## DATASET EXCERPTS
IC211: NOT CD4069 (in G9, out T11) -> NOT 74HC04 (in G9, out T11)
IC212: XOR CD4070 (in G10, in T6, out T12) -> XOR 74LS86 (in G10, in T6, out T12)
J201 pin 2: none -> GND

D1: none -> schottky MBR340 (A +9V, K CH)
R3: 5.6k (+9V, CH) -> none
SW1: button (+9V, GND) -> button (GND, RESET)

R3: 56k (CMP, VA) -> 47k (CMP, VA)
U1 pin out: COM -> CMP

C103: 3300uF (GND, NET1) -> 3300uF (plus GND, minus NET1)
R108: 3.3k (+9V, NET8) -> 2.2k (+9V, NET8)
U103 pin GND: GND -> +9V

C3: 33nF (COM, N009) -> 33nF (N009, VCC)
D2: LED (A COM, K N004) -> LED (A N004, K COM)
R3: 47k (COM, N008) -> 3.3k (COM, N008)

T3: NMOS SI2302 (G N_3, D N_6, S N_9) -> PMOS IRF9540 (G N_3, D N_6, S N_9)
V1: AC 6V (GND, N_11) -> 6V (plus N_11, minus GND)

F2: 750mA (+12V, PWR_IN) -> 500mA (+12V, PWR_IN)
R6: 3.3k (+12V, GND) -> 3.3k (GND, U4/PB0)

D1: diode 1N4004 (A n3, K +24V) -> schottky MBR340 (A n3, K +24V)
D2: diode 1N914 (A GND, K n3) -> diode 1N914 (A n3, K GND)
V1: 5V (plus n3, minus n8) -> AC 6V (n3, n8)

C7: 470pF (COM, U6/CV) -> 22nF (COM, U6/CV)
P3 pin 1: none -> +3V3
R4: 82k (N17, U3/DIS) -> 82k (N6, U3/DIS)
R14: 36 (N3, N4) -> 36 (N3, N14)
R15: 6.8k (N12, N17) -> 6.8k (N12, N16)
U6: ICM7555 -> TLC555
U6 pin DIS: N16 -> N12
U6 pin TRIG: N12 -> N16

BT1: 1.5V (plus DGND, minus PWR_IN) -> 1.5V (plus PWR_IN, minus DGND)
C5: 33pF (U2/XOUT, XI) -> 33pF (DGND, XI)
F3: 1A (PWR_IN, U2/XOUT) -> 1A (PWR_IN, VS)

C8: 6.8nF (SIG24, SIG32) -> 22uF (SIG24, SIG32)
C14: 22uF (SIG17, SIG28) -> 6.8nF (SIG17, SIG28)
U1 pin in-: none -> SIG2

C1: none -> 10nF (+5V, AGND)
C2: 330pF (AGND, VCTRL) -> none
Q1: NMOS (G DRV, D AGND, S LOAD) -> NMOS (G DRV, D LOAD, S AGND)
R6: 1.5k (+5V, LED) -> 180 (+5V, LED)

## EXERCISE AIM
Could you set down, exactly as written, the lines above between the one holding "R108: 3.3k (+9V, NET8) -> 2.2k (+9V, NET8)" and the one holding "U6 pin TRIG: N12 -> N16", inclusive, and nothing more?

## SOLUTION TO THIS EXERCISE
R108: 3.3k (+9V, NET8) -> 2.2k (+9V, NET8)
U103 pin GND: GND -> +9V

C3: 33nF (COM, N009) -> 33nF (N009, VCC)
D2: LED (A COM, K N004) -> LED (A N004, K COM)
R3: 47k (COM, N008) -> 3.3k (COM, N008)

T3: NMOS SI2302 (G N_3, D N_6, S N_9) -> PMOS IRF9540 (G N_3, D N_6, S N_9)
V1: AC 6V (GND, N_11) -> 6V (plus N_11, minus GND)

F2: 750mA (+12V, PWR_IN) -> 500mA (+12V, PWR_IN)
R6: 3.3k (+12V, GND) -> 3.3k (GND, U4/PB0)

D1: diode 1N4004 (A n3, K +24V) -> schottky MBR340 (A n3, K +24V)
D2: diode 1N914 (A GND, K n3) -> diode 1N914 (A n3, K GND)
V1: 5V (plus n3, minus n8) -> AC 6V (n3, n8)

C7: 470pF (COM, U6/CV) -> 22nF (COM, U6/CV)
P3 pin 1: none -> +3V3
R4: 82k (N17, U3/DIS) -> 82k (N6, U3/DIS)
R14: 36 (N3, N4) -> 36 (N3, N14)
R15: 6.8k (N12, N17) -> 6.8k (N12, N16)
U6: ICM7555 -> TLC555
U6 pin DIS: N16 -> N12
U6 pin TRIG: N12 -> N16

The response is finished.